> WHAT YOU SHOULD DO
Transcribe word for word the lines below from the line with "camera: 125 degrees left, 5 degrees down" through the line with "(597, 252) = (314, 114): brown", ends included.

> LISTED RECORDS
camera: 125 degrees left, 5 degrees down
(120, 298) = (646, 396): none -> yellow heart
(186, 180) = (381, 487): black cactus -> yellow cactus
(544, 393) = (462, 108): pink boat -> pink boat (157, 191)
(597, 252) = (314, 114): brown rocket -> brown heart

--

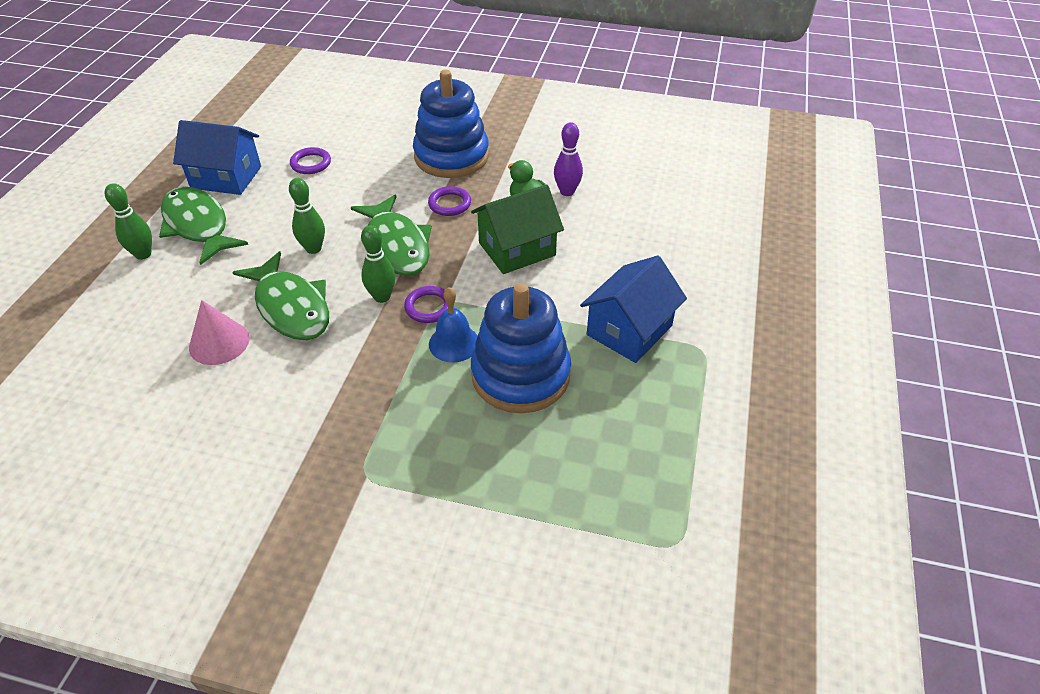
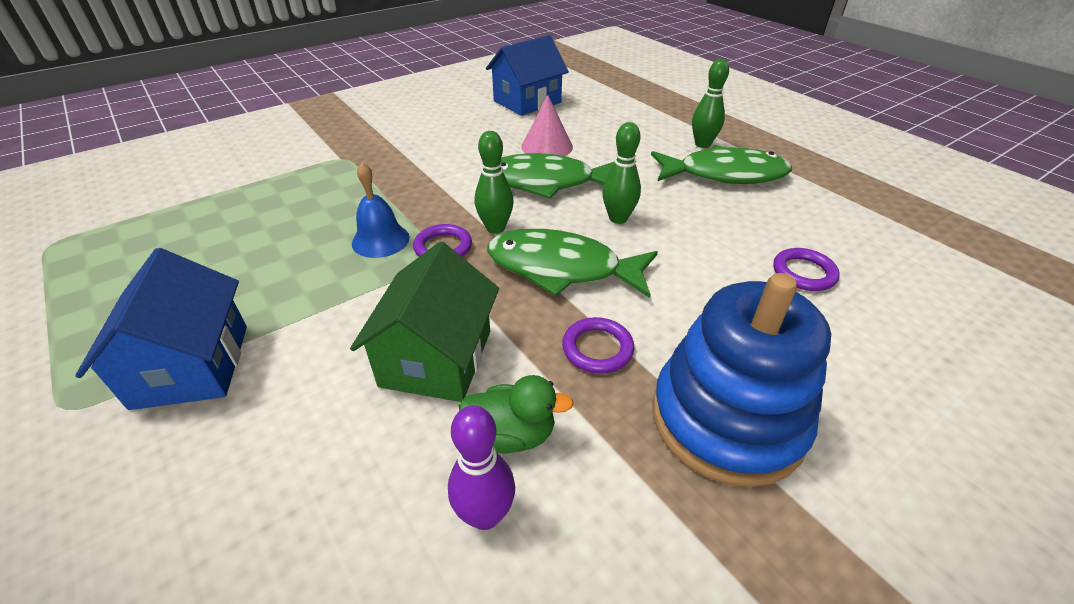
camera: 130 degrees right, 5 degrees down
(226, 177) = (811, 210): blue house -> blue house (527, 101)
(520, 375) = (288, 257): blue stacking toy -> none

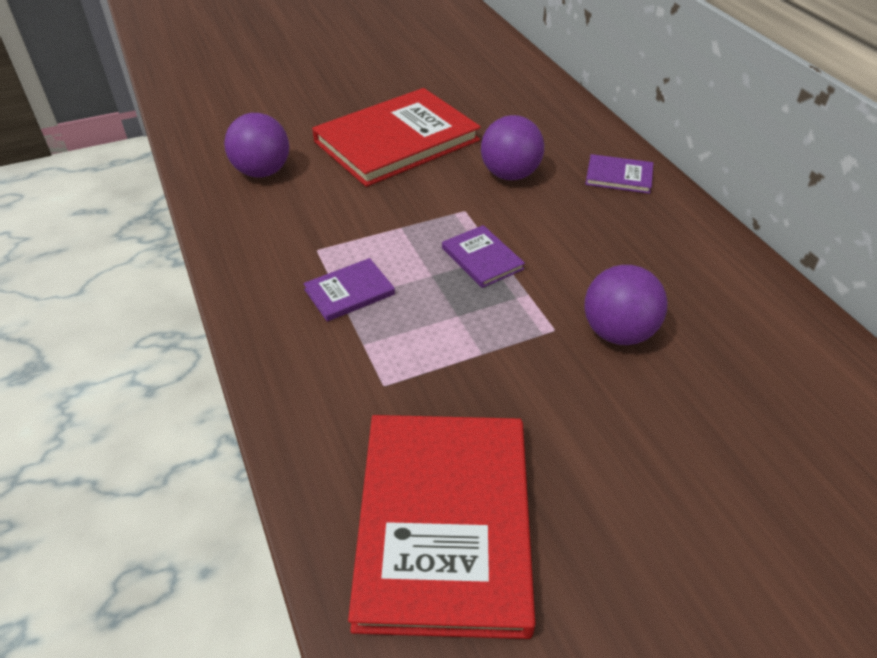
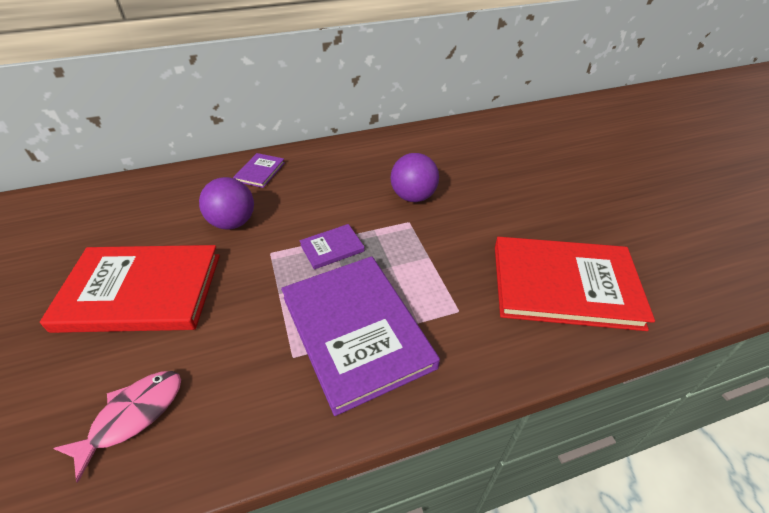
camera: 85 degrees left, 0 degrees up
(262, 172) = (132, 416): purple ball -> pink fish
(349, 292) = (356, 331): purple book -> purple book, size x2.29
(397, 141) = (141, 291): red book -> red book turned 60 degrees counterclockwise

> FINISHED TASK
camera: 125 degrees left, 5 degrees down
(120, 298) = (646, 396): none -> yellow heart
(186, 180) = (381, 487): black cactus -> yellow cactus
(544, 393) = (462, 108): pink boat -> pink boat (157, 191)
(597, 252) = (314, 114): brown rocket -> brown heart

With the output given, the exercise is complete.